**Task brief:**
Would you please copy every line from the records that contains the word "yellow"?

**The input:**
• • • • •

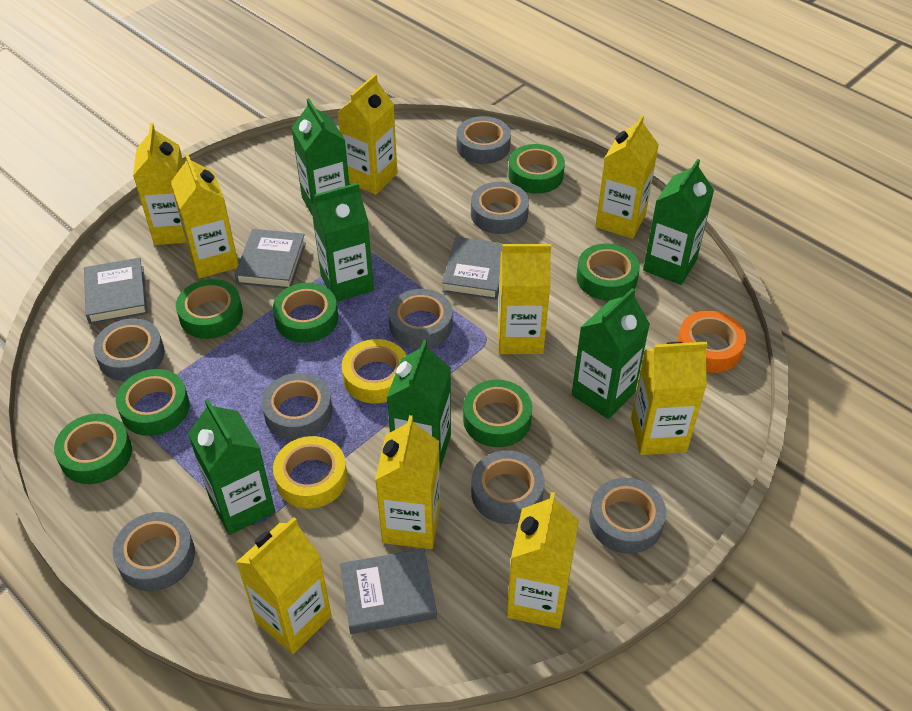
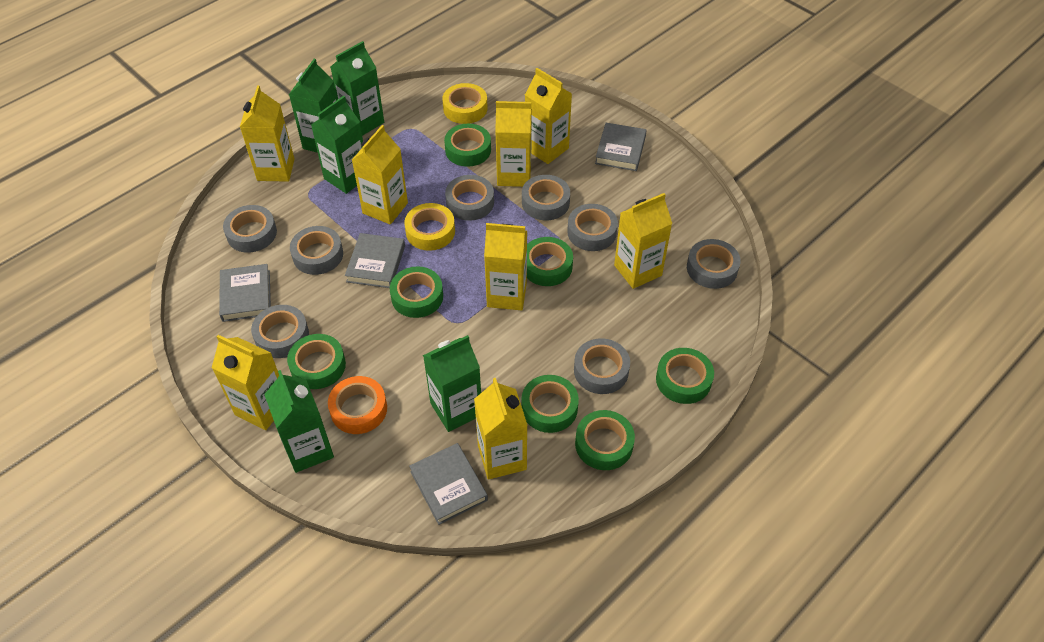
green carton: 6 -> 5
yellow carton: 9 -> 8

• • • • •

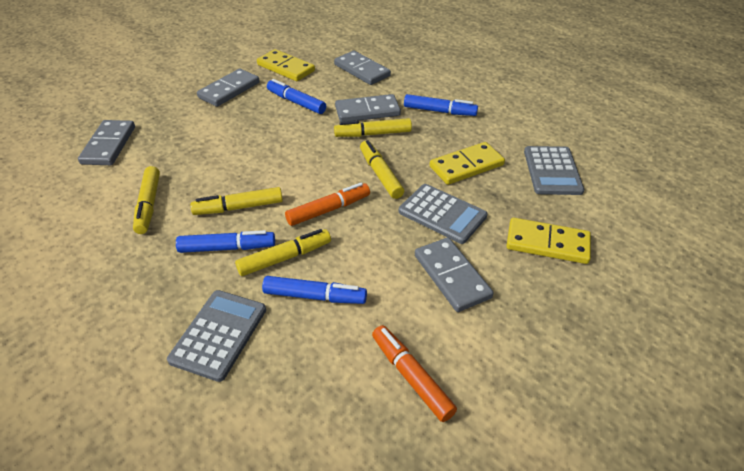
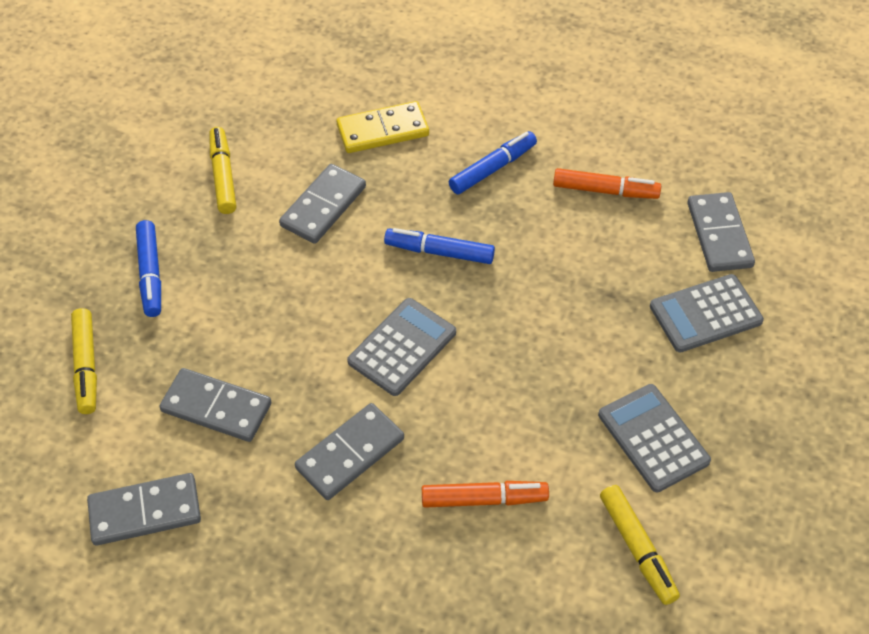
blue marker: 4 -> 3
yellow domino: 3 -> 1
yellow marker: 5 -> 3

• • • • •

**Written response:**
yellow carton: 9 -> 8
yellow domino: 3 -> 1
yellow marker: 5 -> 3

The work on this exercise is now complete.